DIRECTIONS. Pictures aside, can you reproduce the records word for word?

☆ ☆ ☆ ☆ ☆ ☆ ☆

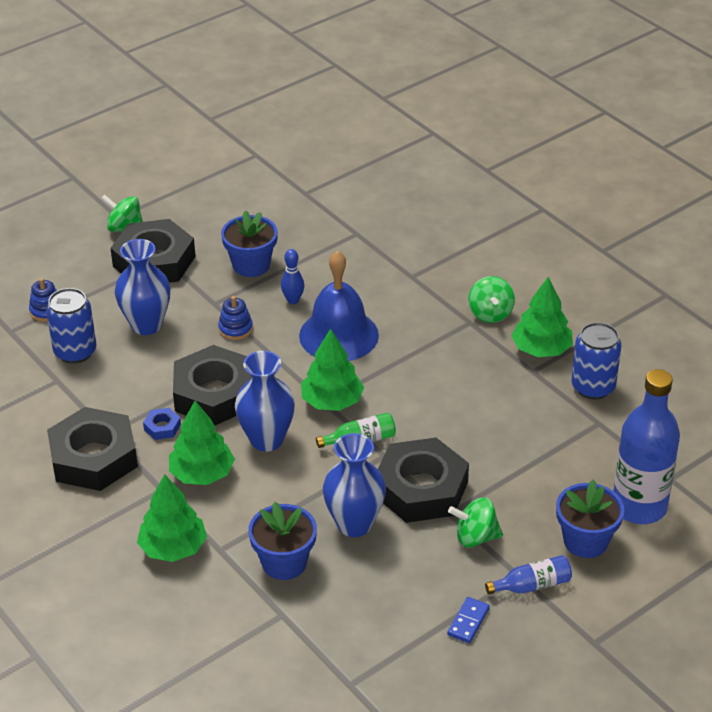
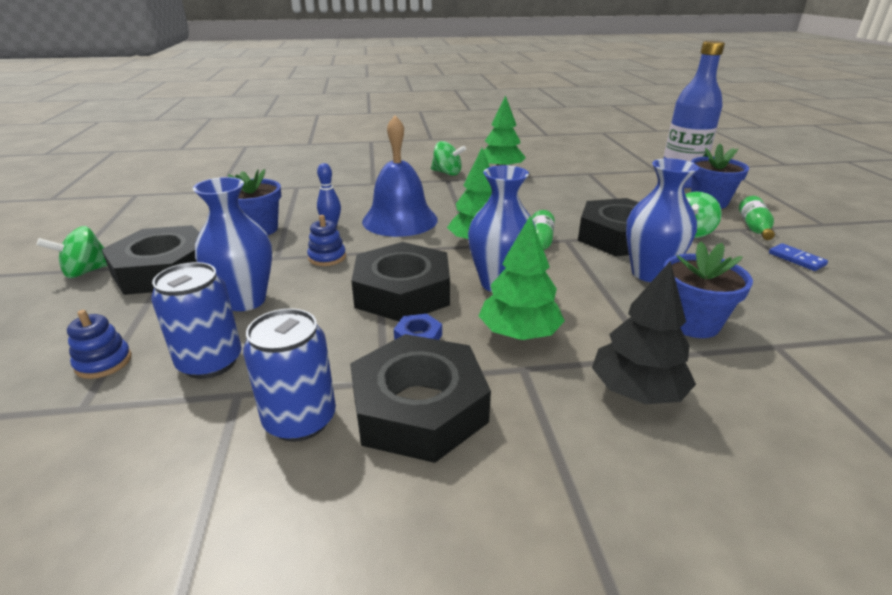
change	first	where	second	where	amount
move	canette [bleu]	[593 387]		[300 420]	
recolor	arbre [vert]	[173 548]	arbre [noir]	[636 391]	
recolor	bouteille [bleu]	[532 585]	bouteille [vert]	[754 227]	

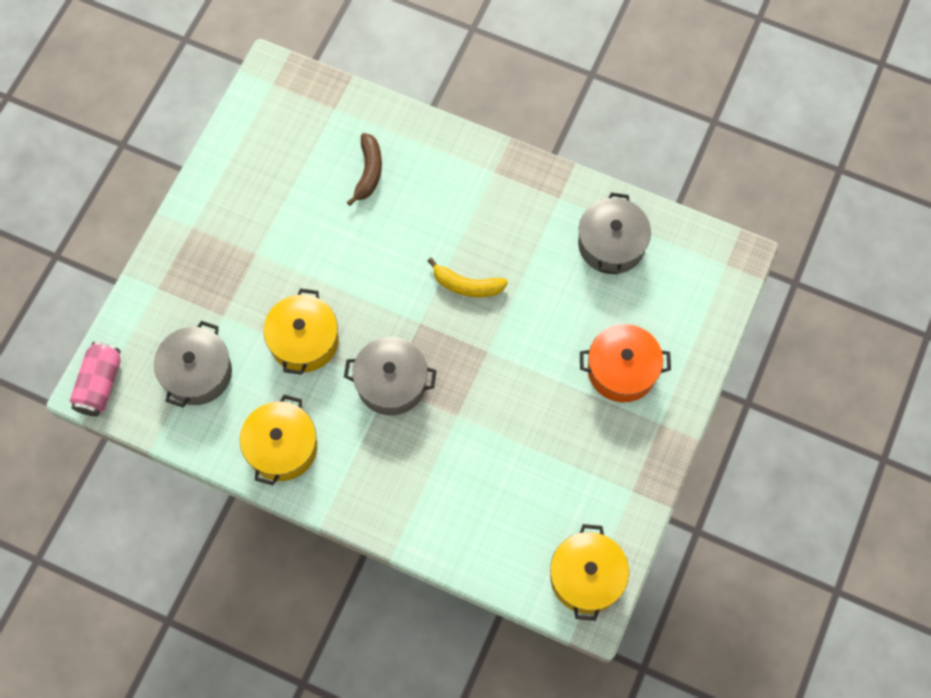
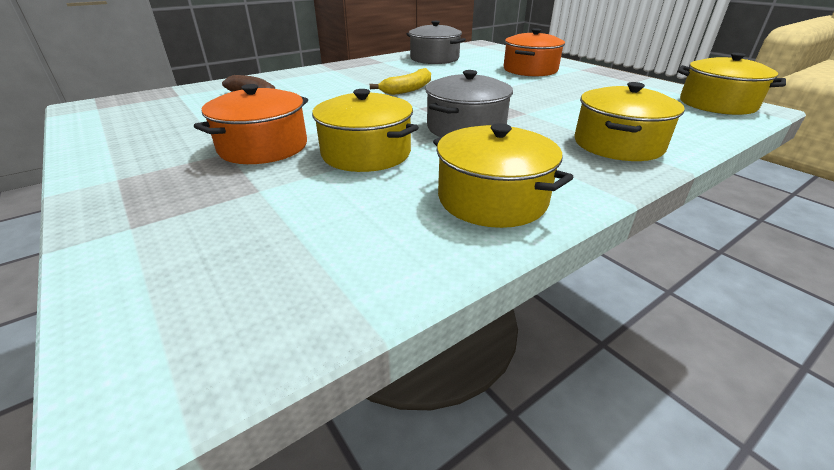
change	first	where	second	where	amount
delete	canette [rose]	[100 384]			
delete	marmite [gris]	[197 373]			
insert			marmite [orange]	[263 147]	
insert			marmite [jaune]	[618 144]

☆ ☆ ☆ ☆ ☆ ☆ ☆

SOLUTION.
change	first	where	second	where	amount
move	canette [bleu]	[593 387]		[300 420]	
recolor	arbre [vert]	[173 548]	arbre [noir]	[636 391]	
recolor	bouteille [bleu]	[532 585]	bouteille [vert]	[754 227]	

change	first	where	second	where	amount
delete	canette [rose]	[100 384]			
delete	marmite [gris]	[197 373]			
insert			marmite [orange]	[263 147]	
insert			marmite [jaune]	[618 144]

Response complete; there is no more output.